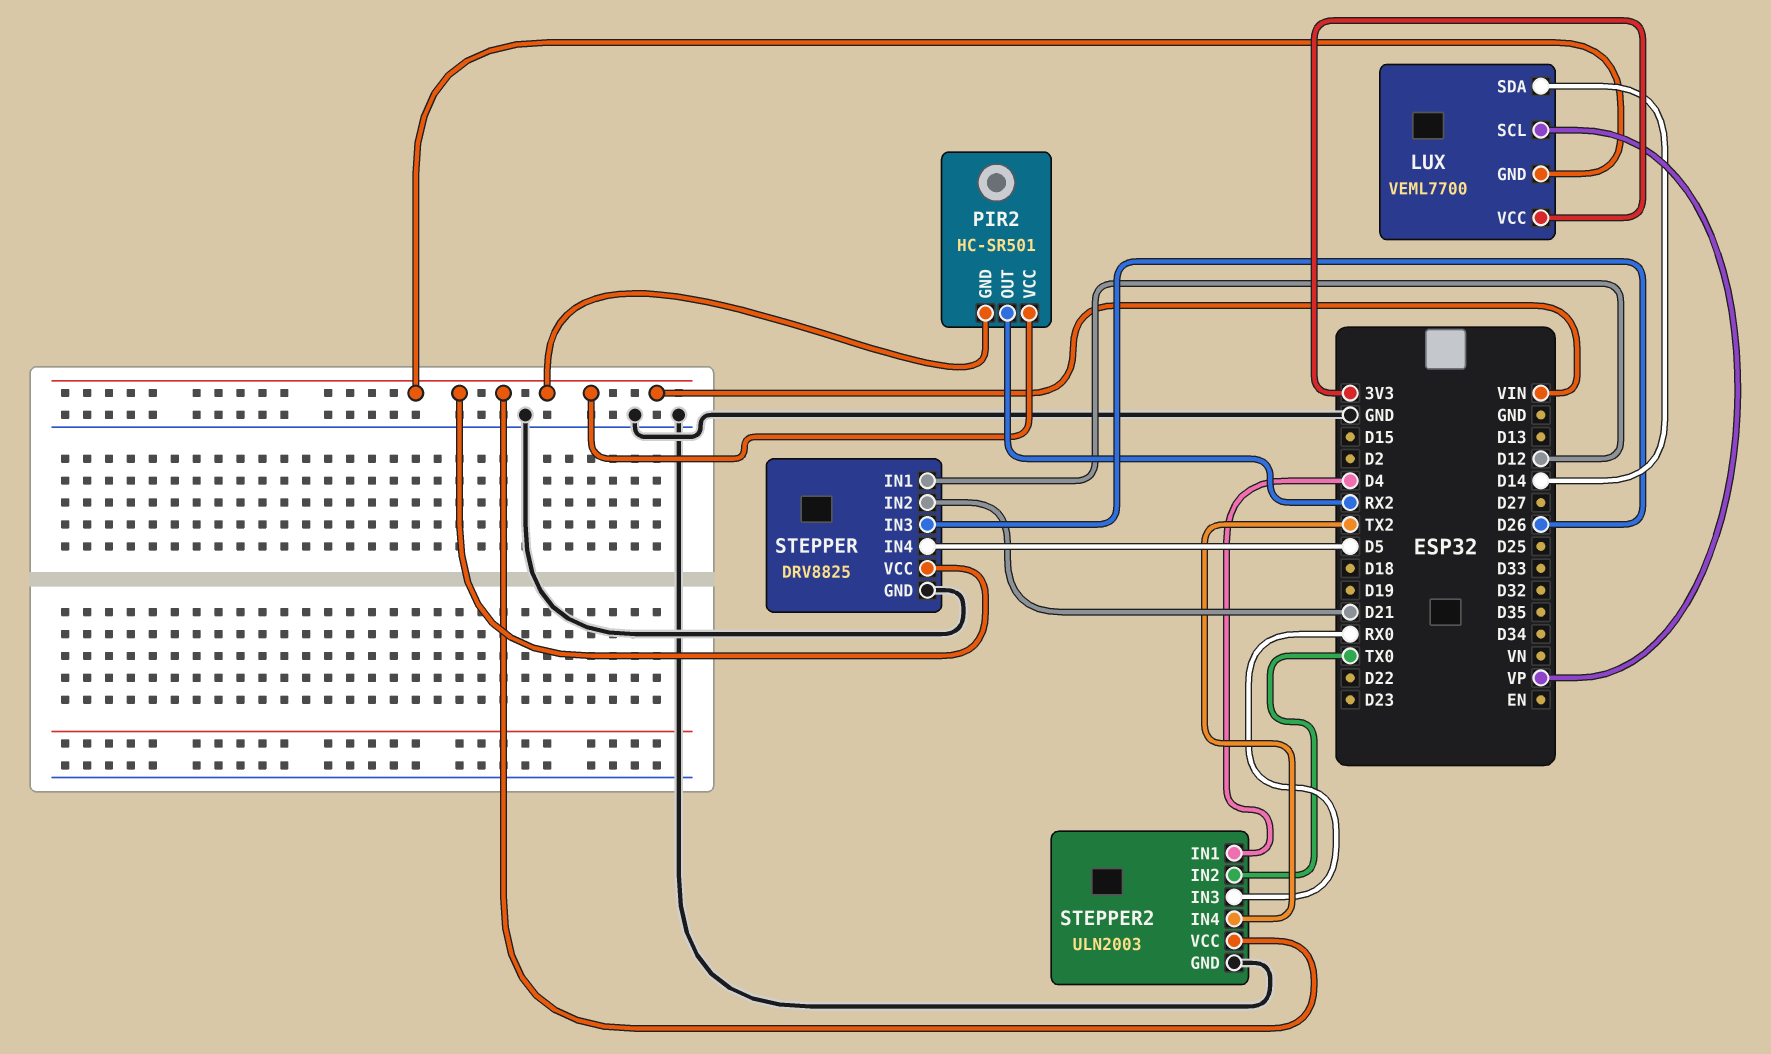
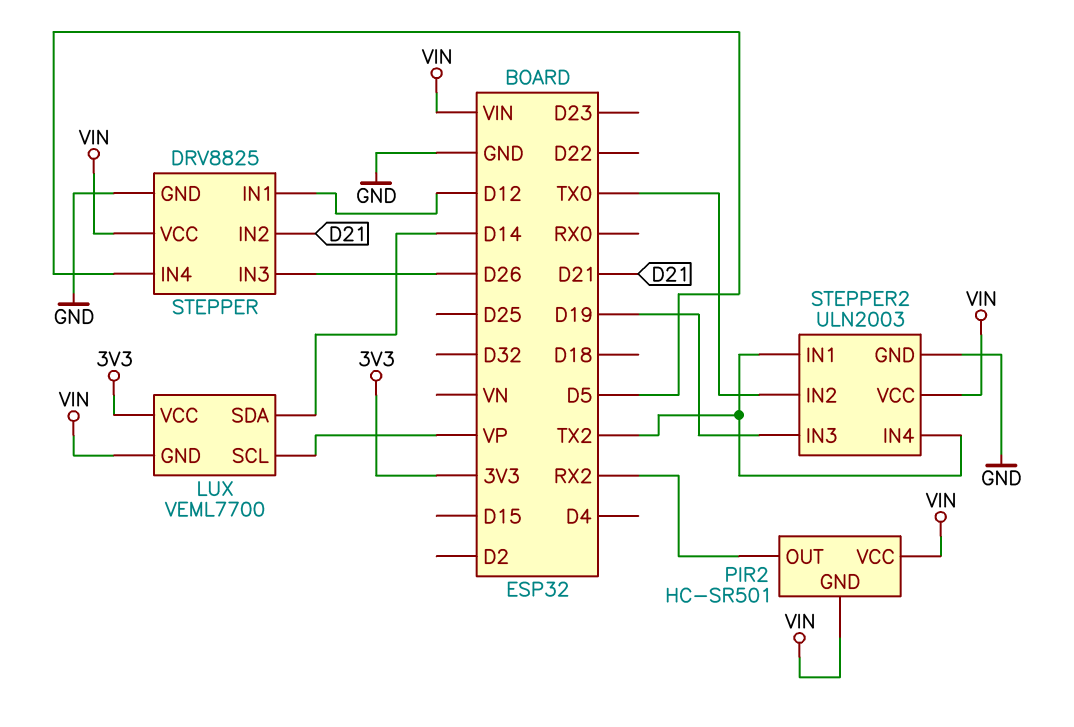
STEPPER2 pin IN1: D4 -> TX2
STEPPER2 pin IN3: RX0 -> D19

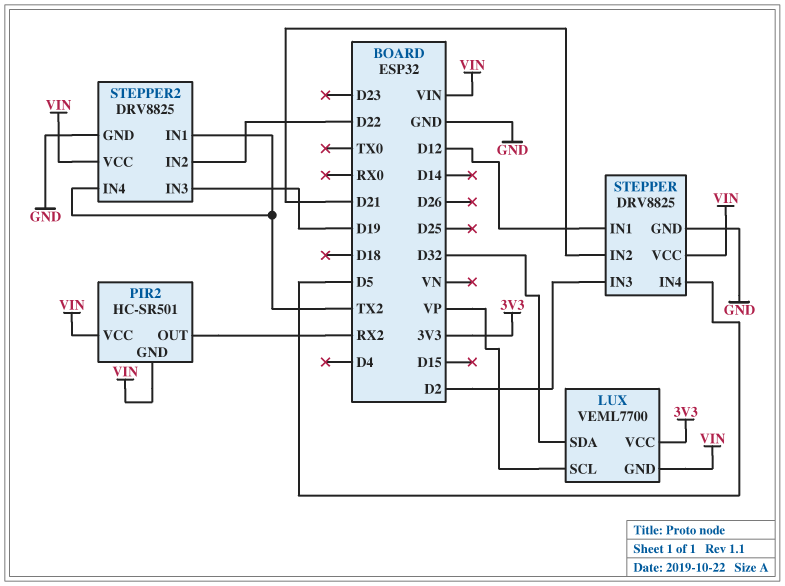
LUX pin SDA: D14 -> D32
STEPPER pin IN3: D26 -> D2
STEPPER2: ULN2003 -> DRV8825
STEPPER2 pin IN2: TX0 -> D22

========================================

Problem to work on
Set down only the lines from the one with "STEPPER2 pin IN3: RX0 -> D19" through the end of the entries, exactly as they appear, leaving out each picture.

Solution
STEPPER2 pin IN3: RX0 -> D19

LUX pin SDA: D14 -> D32
STEPPER pin IN3: D26 -> D2
STEPPER2: ULN2003 -> DRV8825
STEPPER2 pin IN2: TX0 -> D22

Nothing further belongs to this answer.